## [Exercise prompt]
Reproduce all of the data below without alteration; exclude every picture.

--- Dataset Enclosed Below ---

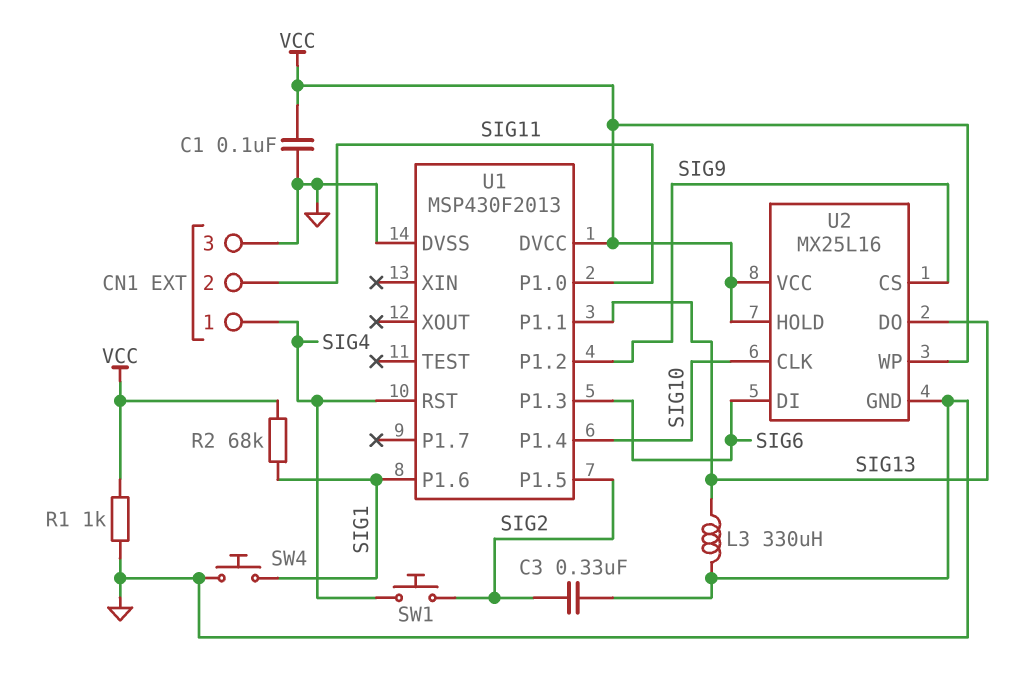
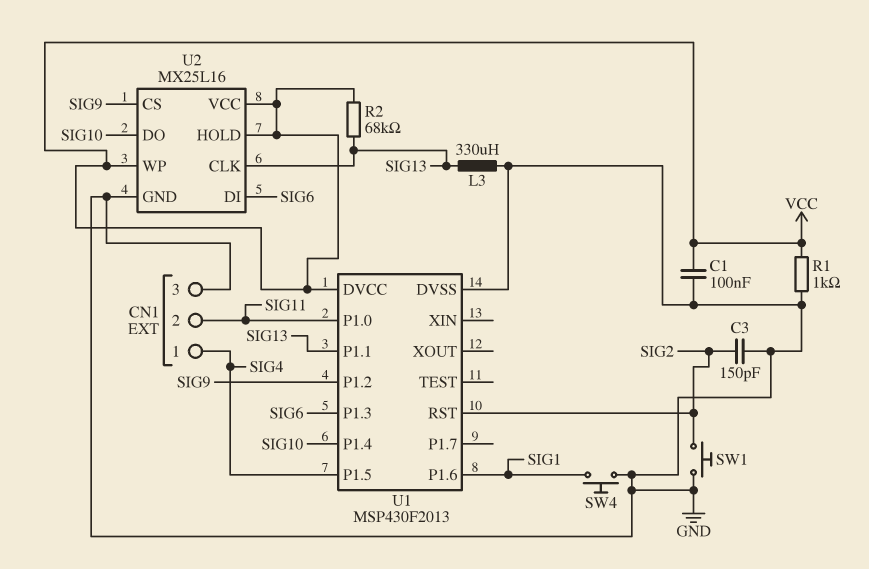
C3: 330nF (GND, SIG2) -> 150pF (GND, SIG2)
R2: 68k (SIG1, VCC) -> 68k (SIG13, VCC)
SW1: button (SIG2, SIG4) -> button (GND, SIG2)
U1 pin P1.5: SIG2 -> SIG4
U1 pin RST: SIG4 -> SIG2
U2 pin CLK: SIG10 -> SIG13
U2 pin DO: SIG13 -> SIG10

--- End of Enclosed Dataset ---

## [Reply]
C3: 330nF (GND, SIG2) -> 150pF (GND, SIG2)
R2: 68k (SIG1, VCC) -> 68k (SIG13, VCC)
SW1: button (SIG2, SIG4) -> button (GND, SIG2)
U1 pin P1.5: SIG2 -> SIG4
U1 pin RST: SIG4 -> SIG2
U2 pin CLK: SIG10 -> SIG13
U2 pin DO: SIG13 -> SIG10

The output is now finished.